- Exercise directions
Return the listing below verbatim, from the line with "cyan rectangle: moved" up to and including the line with "brown line: moved 2 px right, 3 px down". Omit the picture lines from your answer.

┌────────

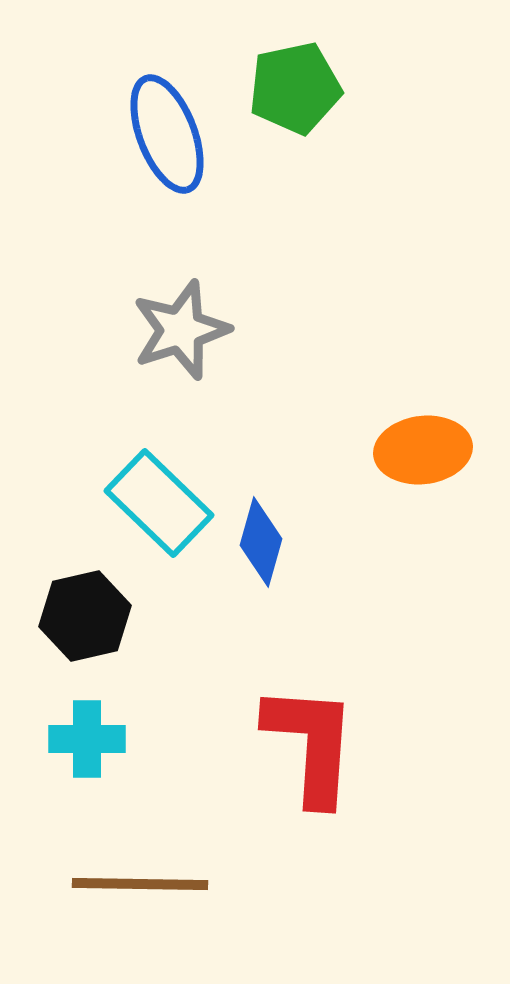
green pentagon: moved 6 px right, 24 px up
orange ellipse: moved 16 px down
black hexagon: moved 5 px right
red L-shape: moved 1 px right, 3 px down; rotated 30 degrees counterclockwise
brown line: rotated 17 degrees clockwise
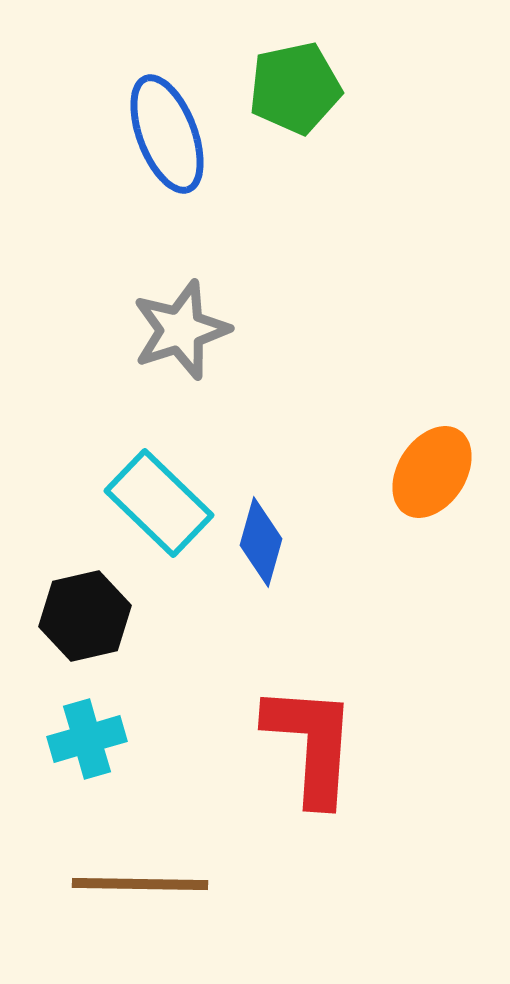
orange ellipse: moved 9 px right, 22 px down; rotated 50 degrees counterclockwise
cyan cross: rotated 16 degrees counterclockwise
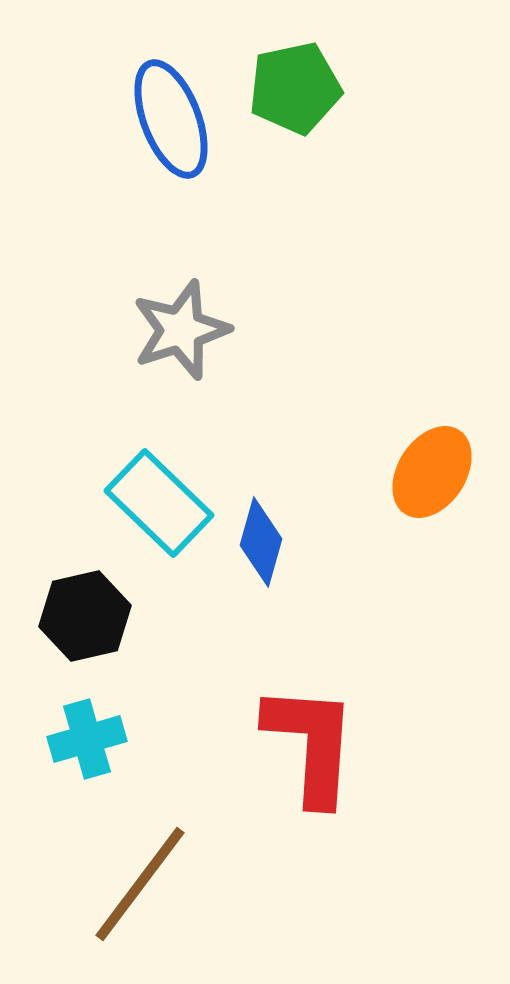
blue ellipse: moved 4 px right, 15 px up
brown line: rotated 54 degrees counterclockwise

└────────
┌────────

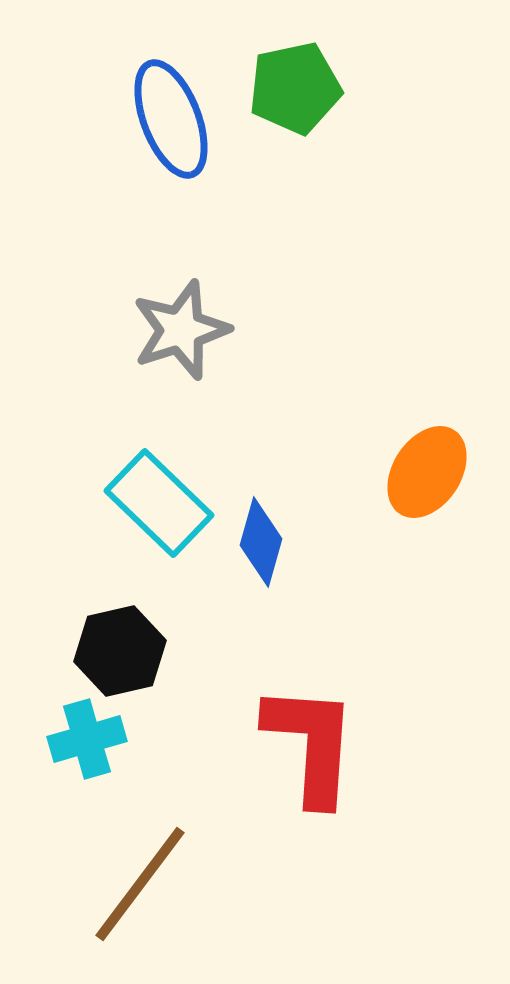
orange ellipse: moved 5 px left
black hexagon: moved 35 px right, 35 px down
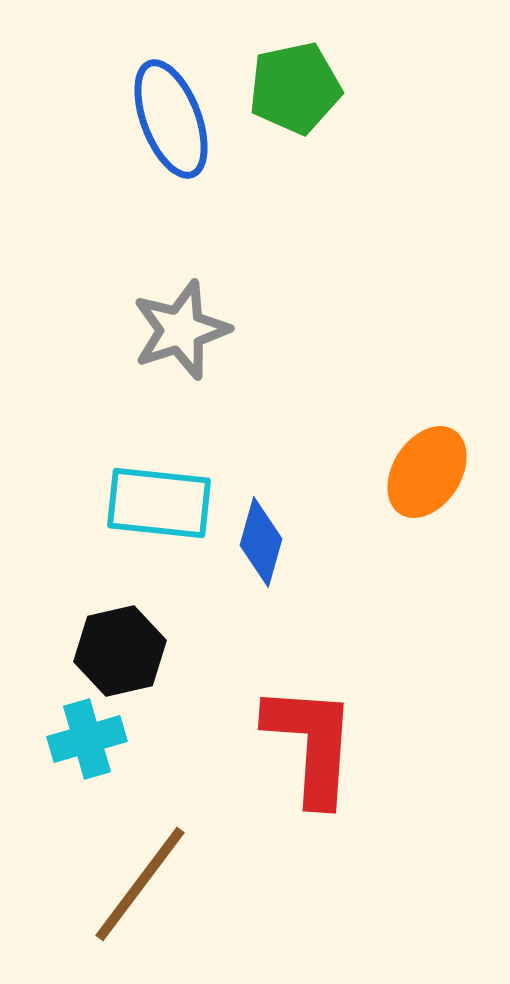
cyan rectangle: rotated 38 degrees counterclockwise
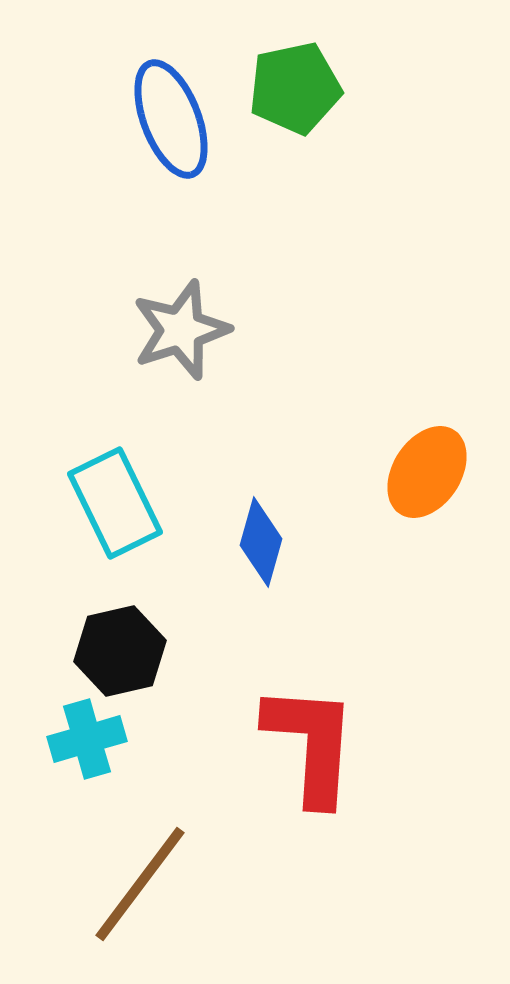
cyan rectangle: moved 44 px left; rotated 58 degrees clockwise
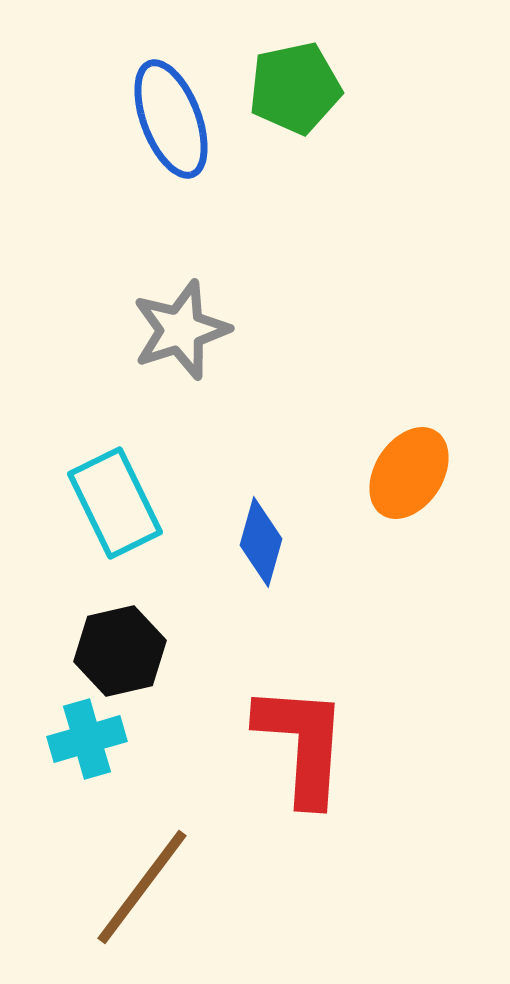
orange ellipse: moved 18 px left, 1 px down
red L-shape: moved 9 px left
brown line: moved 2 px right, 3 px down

└────────

- Exercise output
cyan rectangle: moved 44 px left; rotated 58 degrees clockwise
orange ellipse: moved 18 px left, 1 px down
red L-shape: moved 9 px left
brown line: moved 2 px right, 3 px down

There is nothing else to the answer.